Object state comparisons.
..............................

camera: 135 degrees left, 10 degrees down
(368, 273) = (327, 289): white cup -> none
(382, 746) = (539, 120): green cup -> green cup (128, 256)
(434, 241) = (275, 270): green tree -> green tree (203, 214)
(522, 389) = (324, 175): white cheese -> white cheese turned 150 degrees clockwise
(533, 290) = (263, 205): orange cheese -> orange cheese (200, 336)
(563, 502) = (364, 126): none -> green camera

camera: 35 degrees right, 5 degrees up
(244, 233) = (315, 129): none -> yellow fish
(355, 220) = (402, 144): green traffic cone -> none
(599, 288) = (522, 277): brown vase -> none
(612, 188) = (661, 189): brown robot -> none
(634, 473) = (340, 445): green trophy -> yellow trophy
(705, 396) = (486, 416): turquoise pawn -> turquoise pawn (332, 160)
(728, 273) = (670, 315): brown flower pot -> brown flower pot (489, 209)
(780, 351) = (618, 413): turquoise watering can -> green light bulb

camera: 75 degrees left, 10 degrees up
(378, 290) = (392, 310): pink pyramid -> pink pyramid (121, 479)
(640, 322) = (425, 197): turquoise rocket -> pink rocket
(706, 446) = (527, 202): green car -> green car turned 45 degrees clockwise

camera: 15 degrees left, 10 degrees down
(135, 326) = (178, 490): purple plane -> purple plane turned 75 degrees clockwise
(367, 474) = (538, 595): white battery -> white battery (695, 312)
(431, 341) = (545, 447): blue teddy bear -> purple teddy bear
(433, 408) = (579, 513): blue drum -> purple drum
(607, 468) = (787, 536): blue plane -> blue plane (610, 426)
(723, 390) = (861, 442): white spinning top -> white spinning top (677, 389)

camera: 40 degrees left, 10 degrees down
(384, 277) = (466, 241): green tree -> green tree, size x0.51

..............................

Transcribe all entries exactly as they appear above.

Response.
camera: 135 degrees left, 10 degrees down
(368, 273) = (327, 289): white cup -> none
(382, 746) = (539, 120): green cup -> green cup (128, 256)
(434, 241) = (275, 270): green tree -> green tree (203, 214)
(522, 389) = (324, 175): white cheese -> white cheese turned 150 degrees clockwise
(533, 290) = (263, 205): orange cheese -> orange cheese (200, 336)
(563, 502) = (364, 126): none -> green camera

camera: 35 degrees right, 5 degrees up
(244, 233) = (315, 129): none -> yellow fish
(355, 220) = (402, 144): green traffic cone -> none
(599, 288) = (522, 277): brown vase -> none
(612, 188) = (661, 189): brown robot -> none
(634, 473) = (340, 445): green trophy -> yellow trophy
(705, 396) = (486, 416): turquoise pawn -> turquoise pawn (332, 160)
(728, 273) = (670, 315): brown flower pot -> brown flower pot (489, 209)
(780, 351) = (618, 413): turquoise watering can -> green light bulb

camera: 75 degrees left, 10 degrees up
(378, 290) = (392, 310): pink pyramid -> pink pyramid (121, 479)
(640, 322) = (425, 197): turquoise rocket -> pink rocket
(706, 446) = (527, 202): green car -> green car turned 45 degrees clockwise

camera: 15 degrees left, 10 degrees down
(135, 326) = (178, 490): purple plane -> purple plane turned 75 degrees clockwise
(367, 474) = (538, 595): white battery -> white battery (695, 312)
(431, 341) = (545, 447): blue teddy bear -> purple teddy bear
(433, 408) = (579, 513): blue drum -> purple drum
(607, 468) = (787, 536): blue plane -> blue plane (610, 426)
(723, 390) = (861, 442): white spinning top -> white spinning top (677, 389)

camera: 40 degrees left, 10 degrees down
(384, 277) = (466, 241): green tree -> green tree, size x0.51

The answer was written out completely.